**PROBLEM DESCRIPTION**:
Among the lines below, keep only those from the one containing "pink_wallet [214 373]" through the one containing "90 degrees clockwise", and reproduce them exactly.

**SOURCE DATA**:
[Start of Attachment]

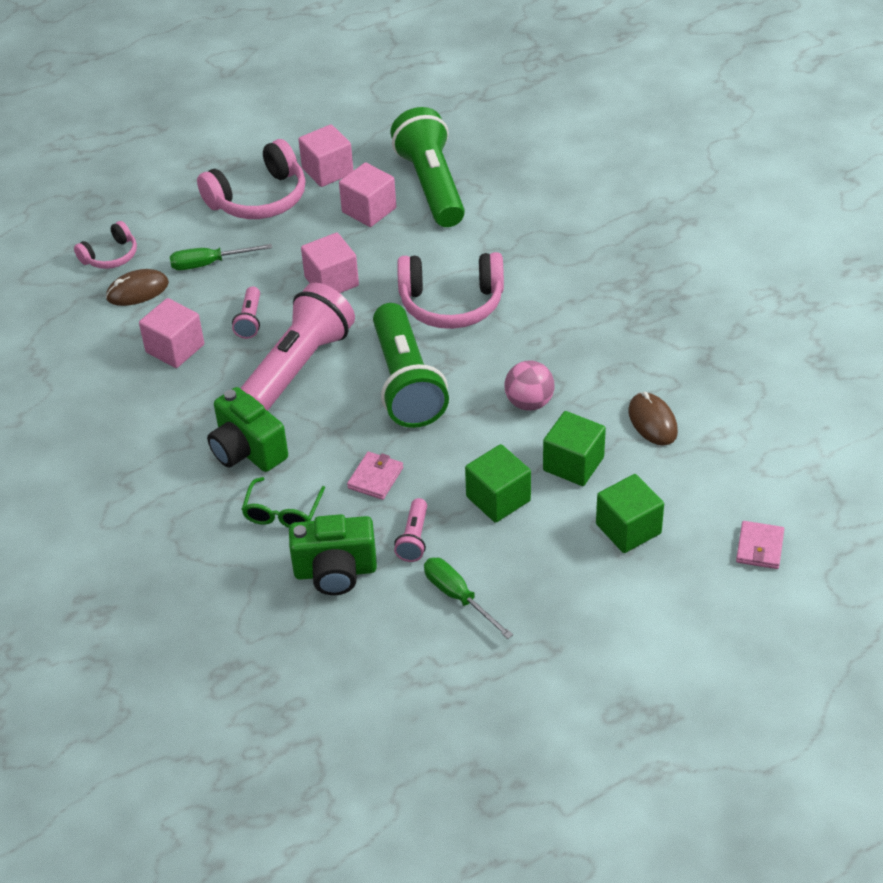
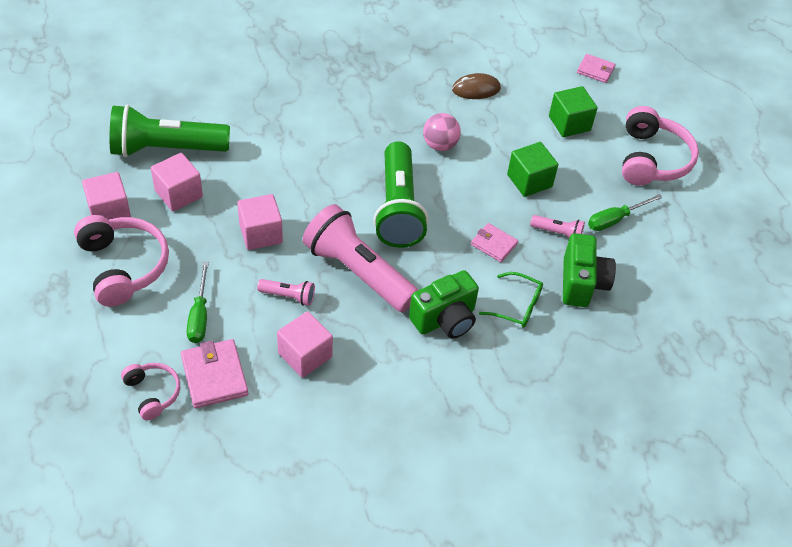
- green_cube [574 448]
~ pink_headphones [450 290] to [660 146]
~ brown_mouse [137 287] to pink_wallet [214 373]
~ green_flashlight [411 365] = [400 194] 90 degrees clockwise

[End of Attachment]
[Start of Attachment]

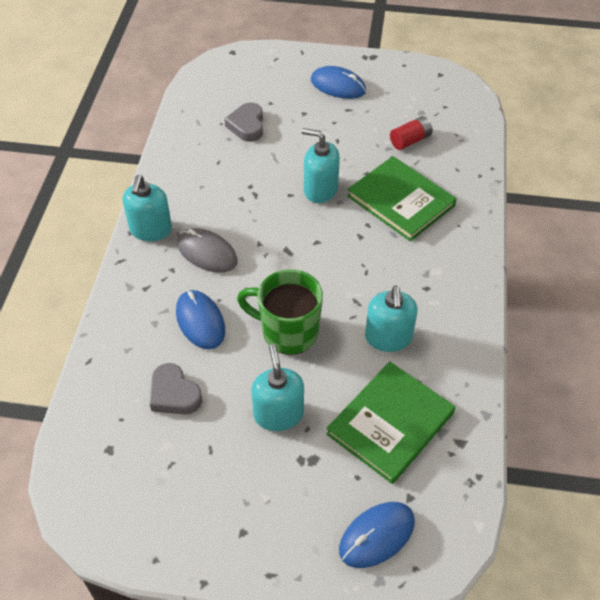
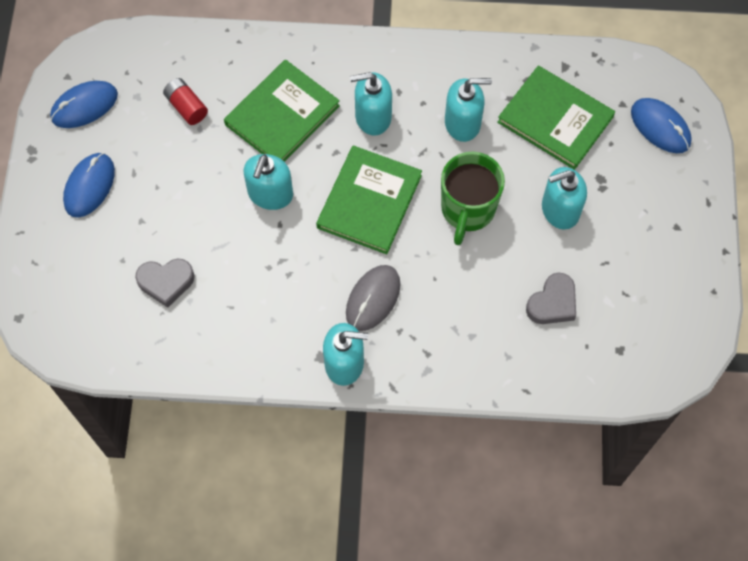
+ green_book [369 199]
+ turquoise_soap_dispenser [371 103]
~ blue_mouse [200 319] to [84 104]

[End of Attachment]

**EXERCISE SOLUTION**:
~ brown_mouse [137 287] to pink_wallet [214 373]
~ green_flashlight [411 365] = [400 194] 90 degrees clockwise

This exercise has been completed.